Before-and-after object lists:

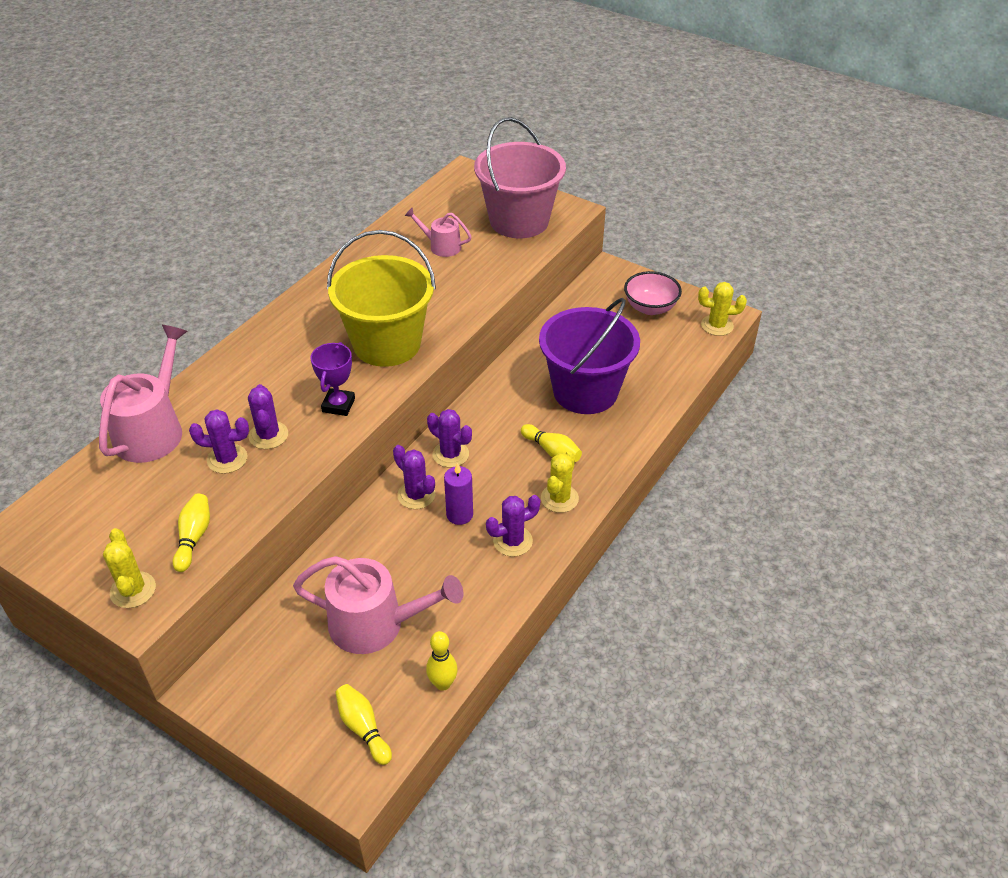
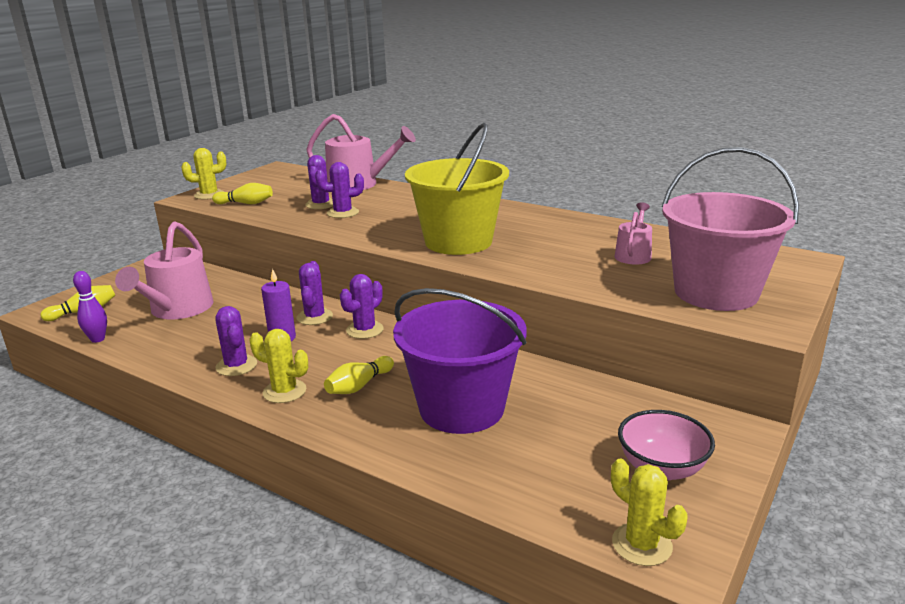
camera: 90 degrees right, 20 degrees down
(338, 405) = (374, 230): purple trophy -> none
(416, 495) = (314, 317): purple cactus -> purple cactus turned 45 degrees counterclockwise
(443, 684) = (97, 339): yellow bowling pin -> purple bowling pin
(717, 325) = (642, 544): yellow cactus -> yellow cactus turned 45 degrees counterclockwise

Task goal: Return the lines from the line containing "(338, 405) = (374, 230): purple" to the end of the entries above, exactly as they appear and with no other output.

Solution for this exercise:
(338, 405) = (374, 230): purple trophy -> none
(416, 495) = (314, 317): purple cactus -> purple cactus turned 45 degrees counterclockwise
(443, 684) = (97, 339): yellow bowling pin -> purple bowling pin
(717, 325) = (642, 544): yellow cactus -> yellow cactus turned 45 degrees counterclockwise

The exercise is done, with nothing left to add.